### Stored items
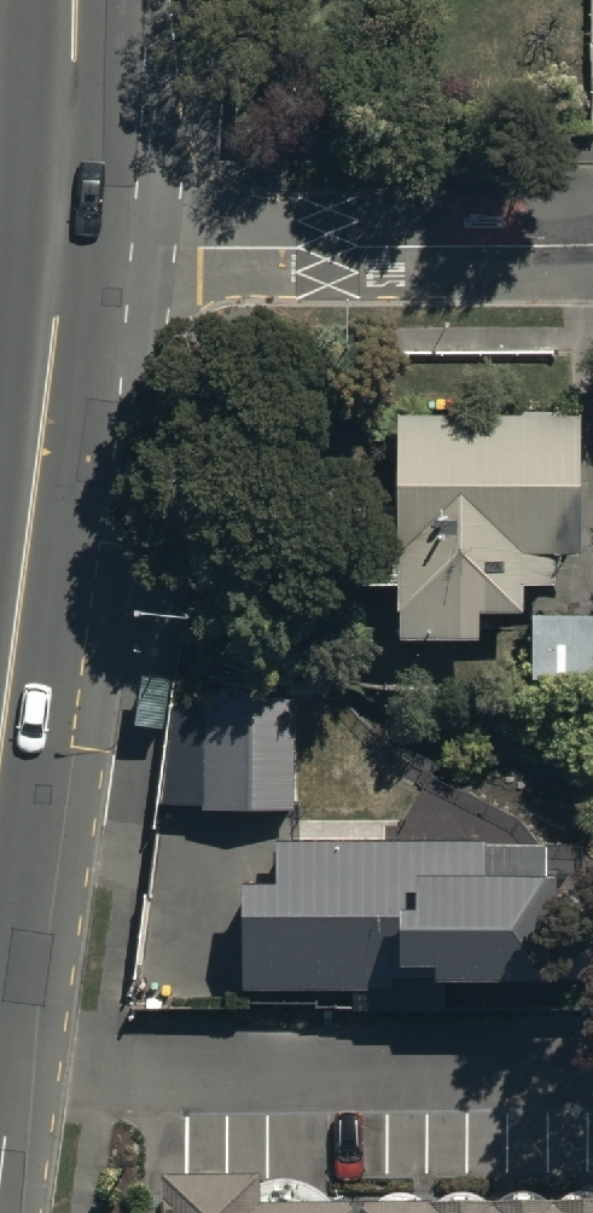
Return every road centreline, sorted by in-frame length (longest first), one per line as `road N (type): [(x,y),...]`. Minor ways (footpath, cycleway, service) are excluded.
road 1 (primary): [(67,211),(0,738)]
road 2 (residential): [(592,245),(201,248),(67,211)]
road 3 (primary): [(68,0),(67,211)]

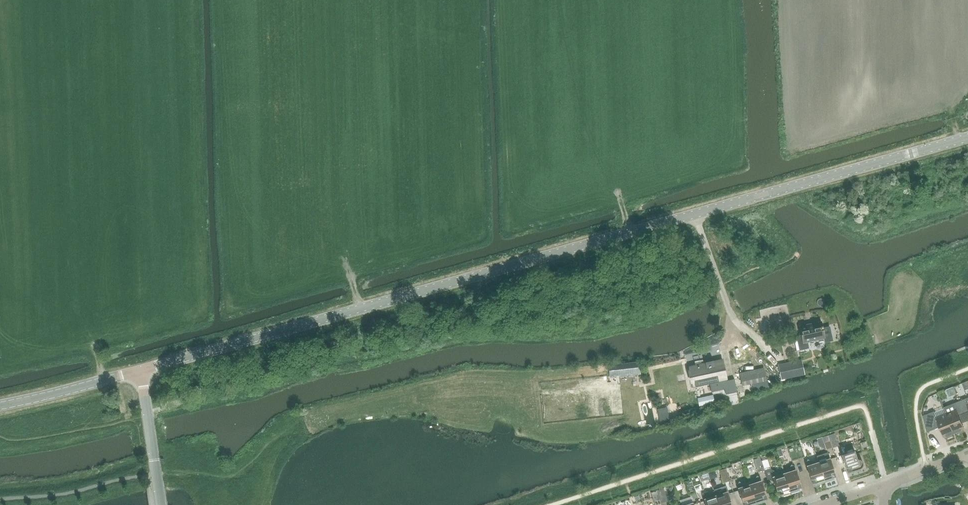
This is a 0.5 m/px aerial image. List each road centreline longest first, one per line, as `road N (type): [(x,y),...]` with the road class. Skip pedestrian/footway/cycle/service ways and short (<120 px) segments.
road 1 (unclassified): [(140,370),(967,137)]
road 2 (unclassified): [(0,405),(140,370)]
road 3 (residential): [(161,504),(140,370)]

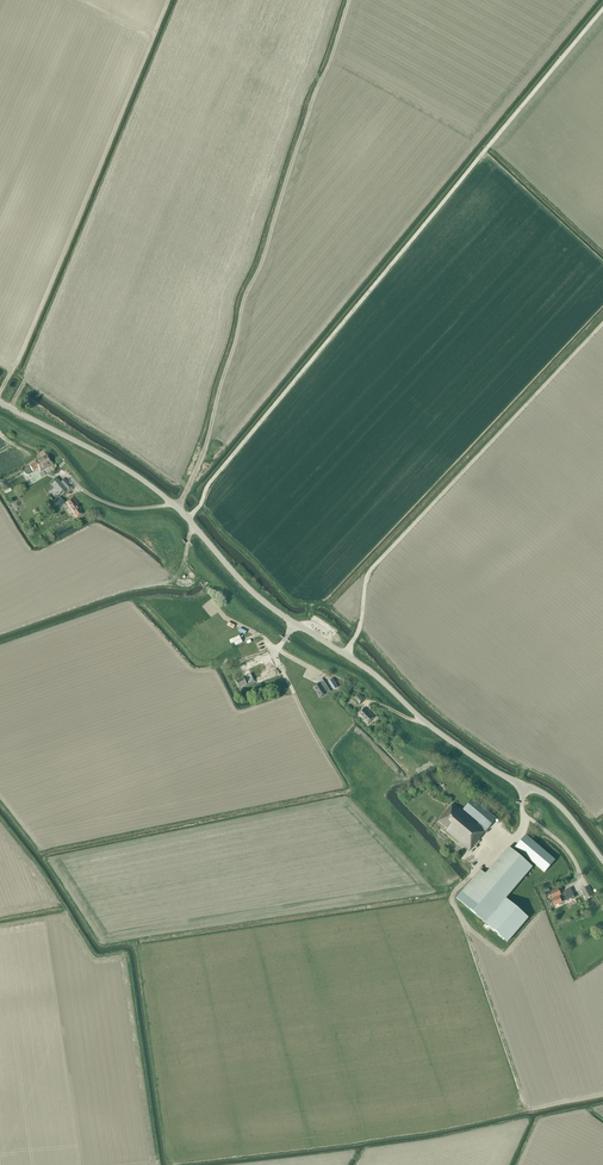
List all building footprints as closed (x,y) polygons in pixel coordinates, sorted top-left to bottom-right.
[(33,473),(33,472),(38,469),(40,471),(53,463),(48,455),(35,462),(34,461),(28,465),(29,466),(25,468),(24,469),(23,471),(24,472),(24,474),(26,475),(27,475),(28,475),(29,475),(33,473)] [(56,479),(51,483),(61,495),(67,491),(68,492),(73,488),(65,479),(59,483),(56,479)] [(84,514),(73,497),(66,502),(77,518),(84,514)] [(54,504),(59,509),(65,503),(61,498),(54,504)] [(254,681),(254,683),(278,671),(269,653),(240,667),(245,677),(236,681),(239,688),(254,681)] [(320,682),(313,687),(321,699),(328,694),(327,694),(330,692),(322,679),(319,681),(320,682)] [(332,679),(328,682),(333,690),(337,687),(332,679)] [(353,697),(360,704),(364,700),(357,693),(353,697)] [(358,714),(368,723),(374,718),(365,708),(358,714)] [(434,786),(442,793),(446,789),(438,782),(434,786)] [(446,831),(465,847),(469,851),(497,819),(473,799),(463,810),(479,823),(478,824),(459,808),(459,809),(453,804),(438,821),(447,829),(446,831)] [(502,825),(501,826),(506,831),(504,832),(509,837),(512,833),(502,825)] [(555,860),(526,836),(516,847),(545,872),(555,860)] [(480,871),(457,899),(508,942),(528,918),(506,899),(532,867),(508,848),(486,875),(480,871)] [(581,890),(586,899),(595,895),(594,892),(593,893),(589,886),(581,890)] [(561,895),(558,896),(559,897),(551,900),(554,906),(562,903),(574,897),(570,888),(564,892),(565,894),(561,896),(561,895)] [(558,896),(561,895),(558,889),(549,893),(551,899),(558,896)]
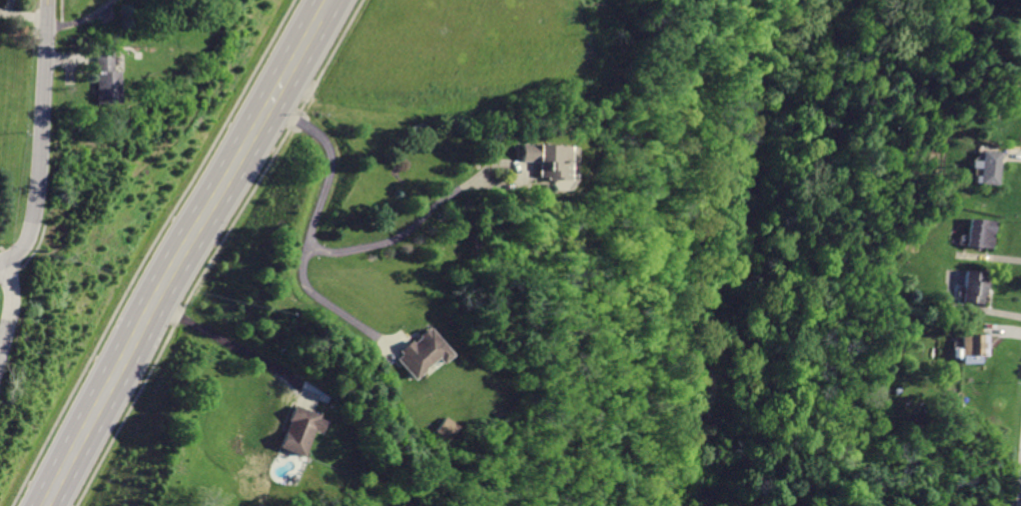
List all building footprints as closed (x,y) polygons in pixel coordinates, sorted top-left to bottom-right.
[(113,70),(113,50),(96,49),(95,102),(120,103),(120,70),(113,70)] [(573,177),(573,145),(519,143),(519,160),(536,161),(535,180),(566,181),(566,176),(573,177)] [(983,149),(982,158),(976,158),(975,169),(979,169),(978,182),(999,184),(1001,150),(983,149)] [(969,216),(966,248),(994,250),(997,219),(969,216)] [(965,268),(962,302),(981,304),(982,296),(987,296),(988,280),(985,280),(986,269),(965,268)] [(393,356),(413,378),(436,358),(441,363),(451,354),(426,326),(393,356)] [(960,334),(961,363),(982,363),(981,355),(988,355),(987,333),(960,334)] [(315,429),(323,432),(328,417),(294,406),(280,447),(306,456),(315,429)] [(460,425),(446,416),(436,431),(450,440),(460,425)]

### The task
Copy every line of the data word for word, omitting the images.

### Task response
Return every road centreline, sorted by in-frame length (longest first), one per line as `road N (type): [(x,y),...]`. Minor ways (footpath, cycleway, service) are excluded.
road 1 (primary): [(67,211),(0,738)]
road 2 (residential): [(592,245),(201,248),(67,211)]
road 3 (primary): [(68,0),(67,211)]

This is a 0.5 m/px aerial image. List each road centreline longest first, one per line, as `road N (type): [(x,y),...]` with the road class. Skip pedestrian/footway/cycle/service ways and short (<120 px) segments.
road 1 (unclassified): [(140,370),(967,137)]
road 2 (unclassified): [(0,405),(140,370)]
road 3 (residential): [(161,504),(140,370)]

List all building footprints as closed (x,y) polygons in pixel coordinates, sorted top-left to bottom-right.
[(33,473),(33,472),(38,469),(40,471),(53,463),(48,455),(35,462),(34,461),(28,465),(29,466),(25,468),(24,469),(23,471),(24,472),(24,474),(26,475),(27,475),(28,475),(29,475),(33,473)] [(56,479),(51,483),(61,495),(67,491),(68,492),(73,488),(65,479),(59,483),(56,479)] [(84,514),(73,497),(66,502),(77,518),(84,514)] [(54,504),(59,509),(65,503),(61,498),(54,504)] [(254,681),(254,683),(278,671),(269,653),(240,667),(245,677),(236,681),(239,688),(254,681)] [(320,682),(313,687),(321,699),(328,694),(327,694),(330,692),(322,679),(319,681),(320,682)] [(332,679),(328,682),(333,690),(337,687),(332,679)] [(353,697),(360,704),(364,700),(357,693),(353,697)] [(358,714),(368,723),(374,718),(365,708),(358,714)] [(434,786),(442,793),(446,789),(438,782),(434,786)] [(446,831),(465,847),(469,851),(497,819),(473,799),(463,810),(479,823),(478,824),(459,808),(459,809),(453,804),(438,821),(447,829),(446,831)] [(502,825),(501,826),(506,831),(504,832),(509,837),(512,833),(502,825)] [(555,860),(526,836),(516,847),(545,872),(555,860)] [(480,871),(457,899),(508,942),(528,918),(506,899),(532,867),(508,848),(486,875),(480,871)] [(581,890),(586,899),(595,895),(594,892),(593,893),(589,886),(581,890)] [(561,895),(558,896),(559,897),(551,900),(554,906),(562,903),(574,897),(570,888),(564,892),(565,894),(561,896),(561,895)] [(558,896),(561,895),(558,889),(549,893),(551,899),(558,896)]
List all building footprints as closed (x,y) polygons in pixel coordinates, sorted top-left to bottom-right.
[(113,70),(113,50),(96,49),(95,102),(120,103),(120,70),(113,70)] [(573,177),(573,145),(519,143),(519,160),(536,161),(535,180),(566,181),(566,176),(573,177)] [(983,149),(982,158),(976,158),(975,169),(979,169),(978,182),(999,184),(1001,150),(983,149)] [(969,216),(966,248),(994,250),(997,219),(969,216)] [(965,268),(962,302),(981,304),(982,296),(987,296),(988,280),(985,280),(986,269),(965,268)] [(393,356),(413,378),(436,358),(441,363),(451,354),(426,326),(393,356)] [(960,334),(961,363),(982,363),(981,355),(988,355),(987,333),(960,334)] [(315,429),(323,432),(328,417),(294,406),(280,447),(306,456),(315,429)] [(460,425),(446,416),(436,431),(450,440),(460,425)]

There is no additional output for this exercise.